* _Exercise directions_
Without including any pictures, return the records below exactly as written.

* _Material to process_
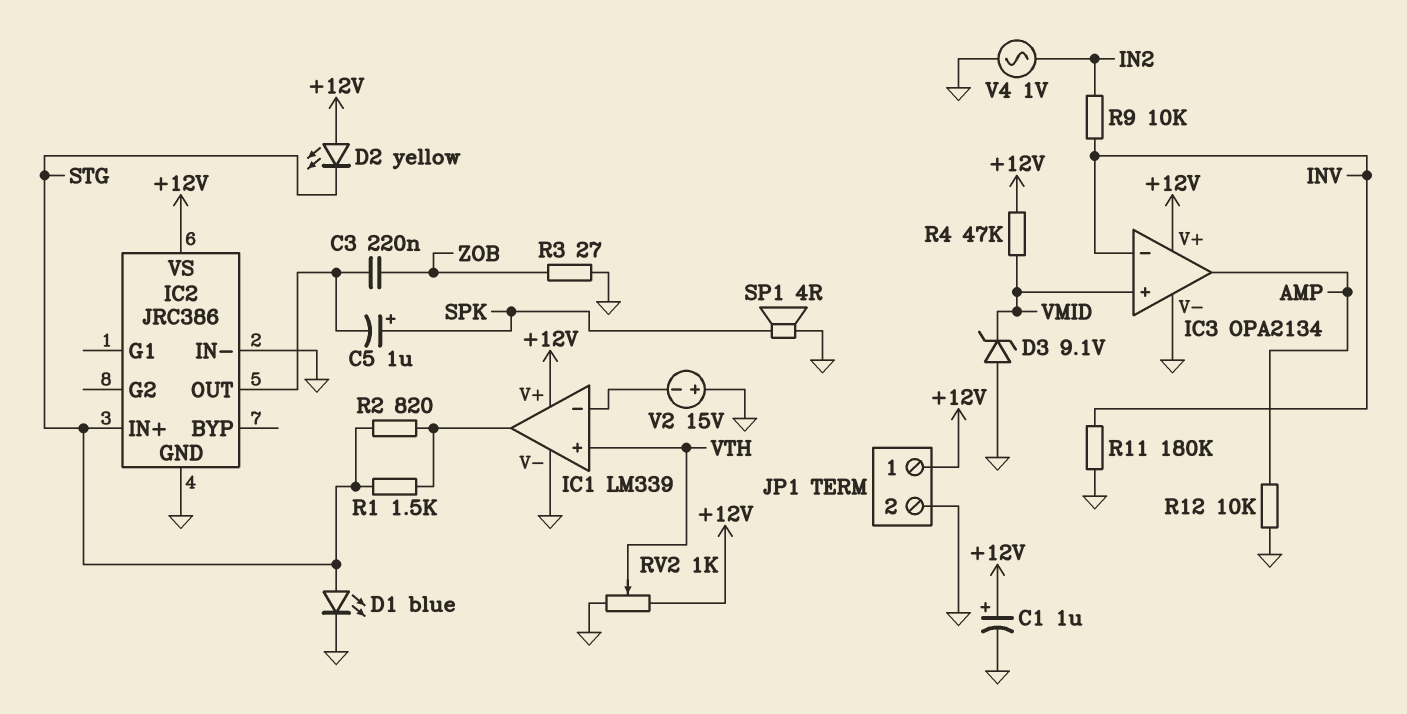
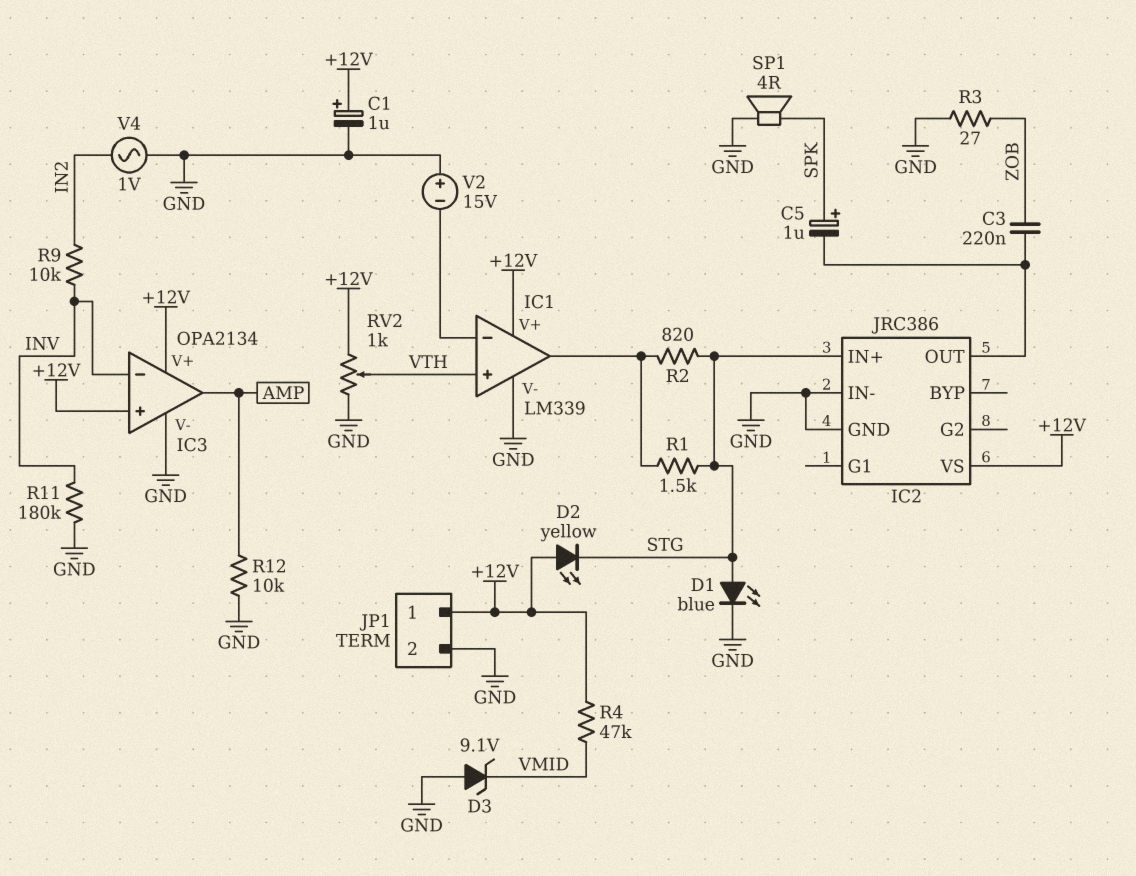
IC3 pin in+: VMID -> +12V

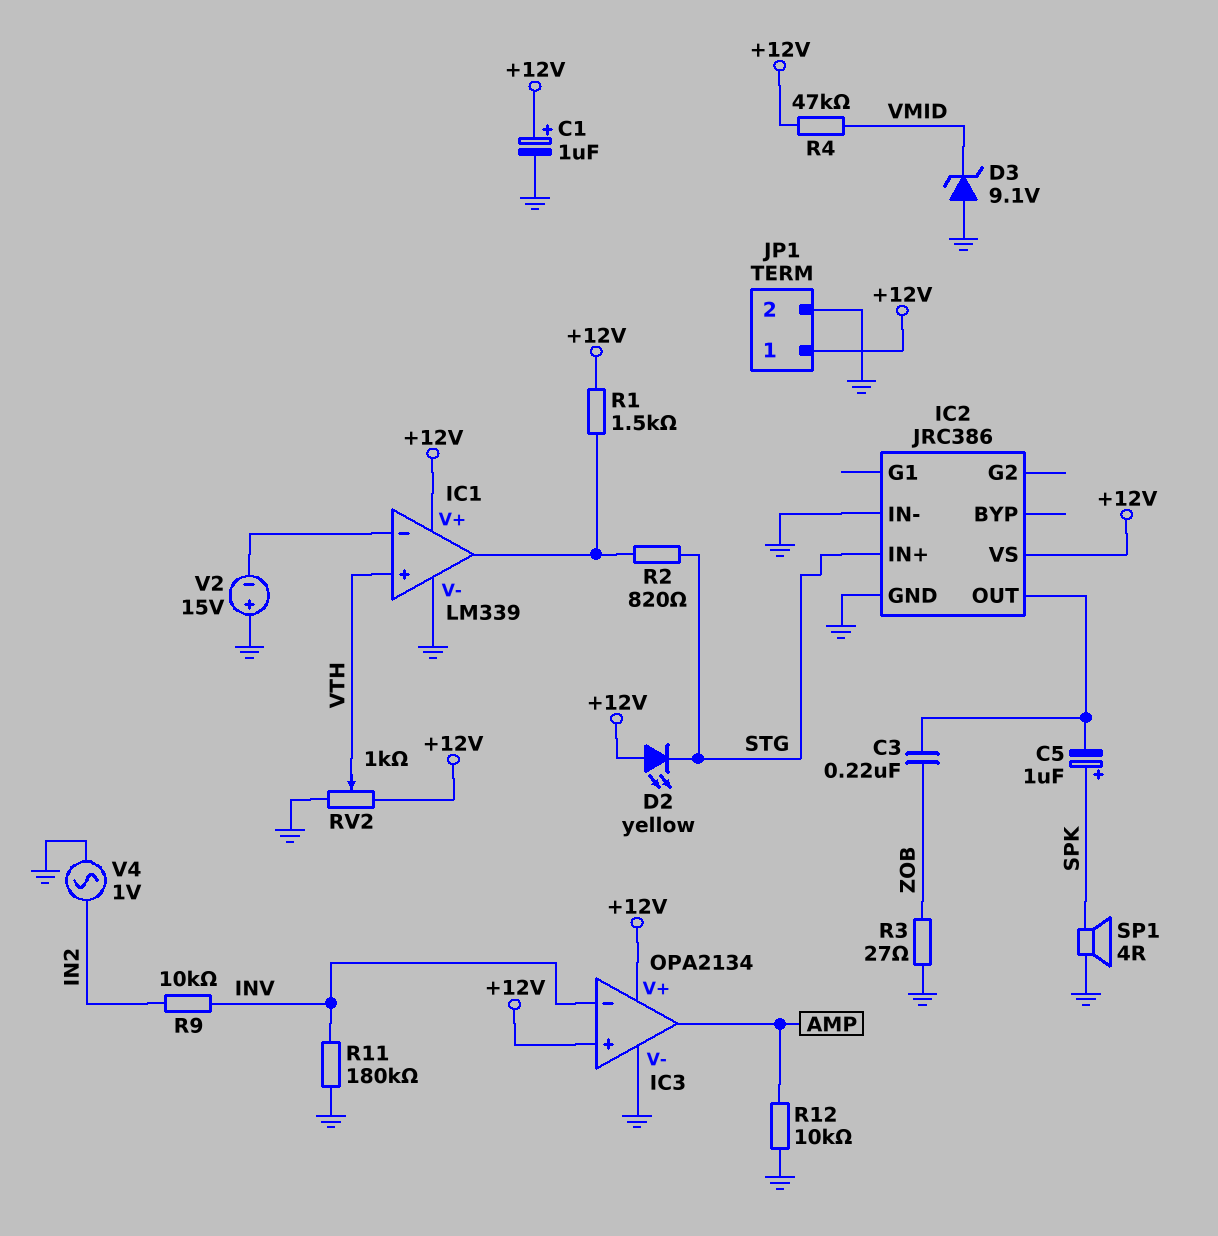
D1: LED blue (A STG, K GND) -> none
R1: 1.5k (IC1/out, STG) -> 1.5k (+12V, IC1/out)

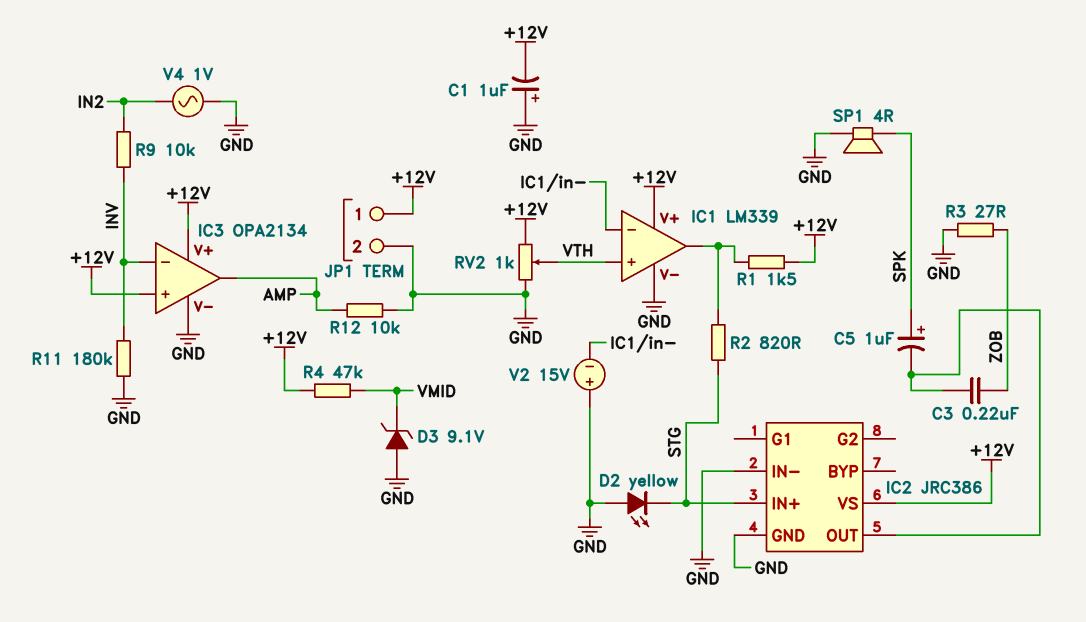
C1: 1uF (plus +12V, minus GND) -> 1uF (plus GND, minus +12V)
D2: LED yellow (A +12V, K STG) -> LED yellow (A GND, K STG)

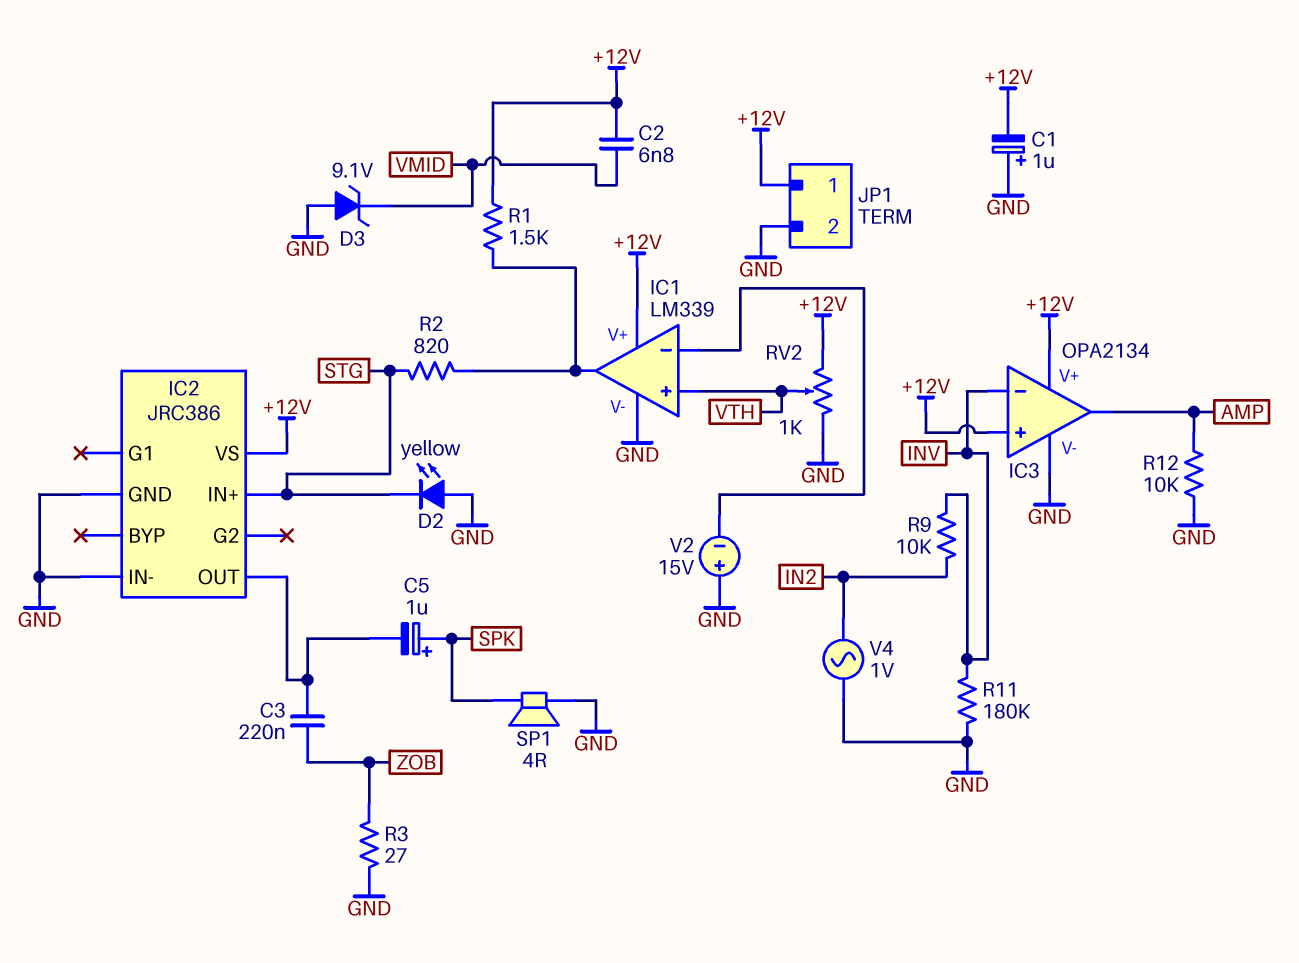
C2: none -> 6.8nF (+12V, VMID)
R4: 47k (+12V, VMID) -> none

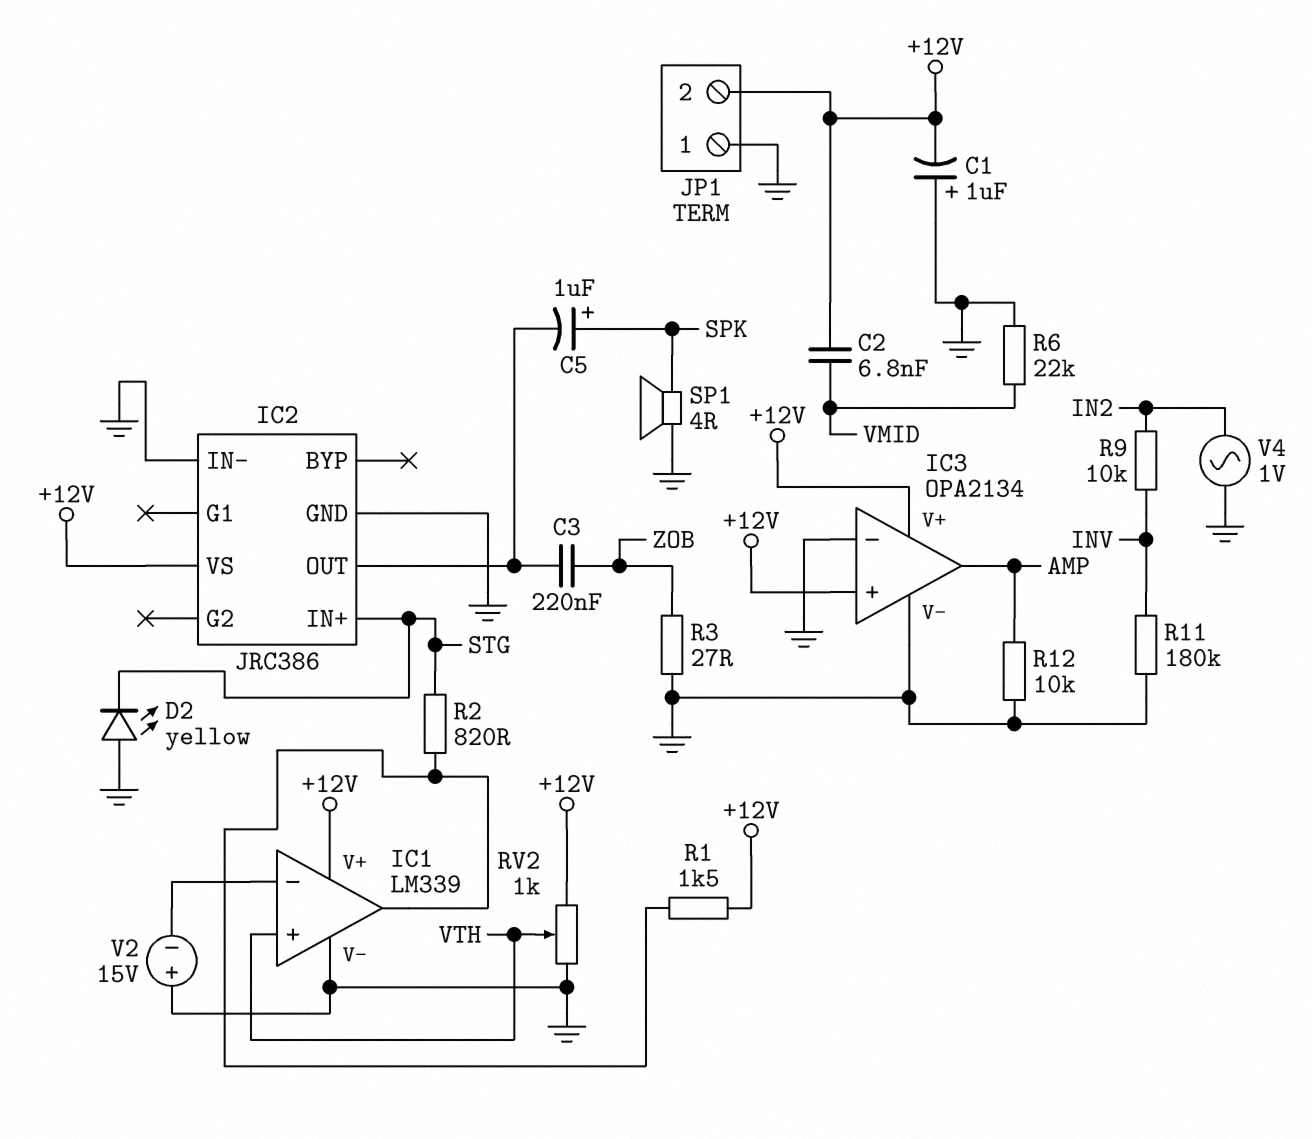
D3: zener 9.1V (A GND, K VMID) -> none
IC3 pin in-: INV -> GND
JP1 pin 1: +12V -> GND
JP1 pin 2: GND -> +12V
R6: none -> 22k (GND, VMID)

* _Result of this exercise_
IC3 pin in+: VMID -> +12V

D1: LED blue (A STG, K GND) -> none
R1: 1.5k (IC1/out, STG) -> 1.5k (+12V, IC1/out)

C1: 1uF (plus +12V, minus GND) -> 1uF (plus GND, minus +12V)
D2: LED yellow (A +12V, K STG) -> LED yellow (A GND, K STG)

C2: none -> 6.8nF (+12V, VMID)
R4: 47k (+12V, VMID) -> none

D3: zener 9.1V (A GND, K VMID) -> none
IC3 pin in-: INV -> GND
JP1 pin 1: +12V -> GND
JP1 pin 2: GND -> +12V
R6: none -> 22k (GND, VMID)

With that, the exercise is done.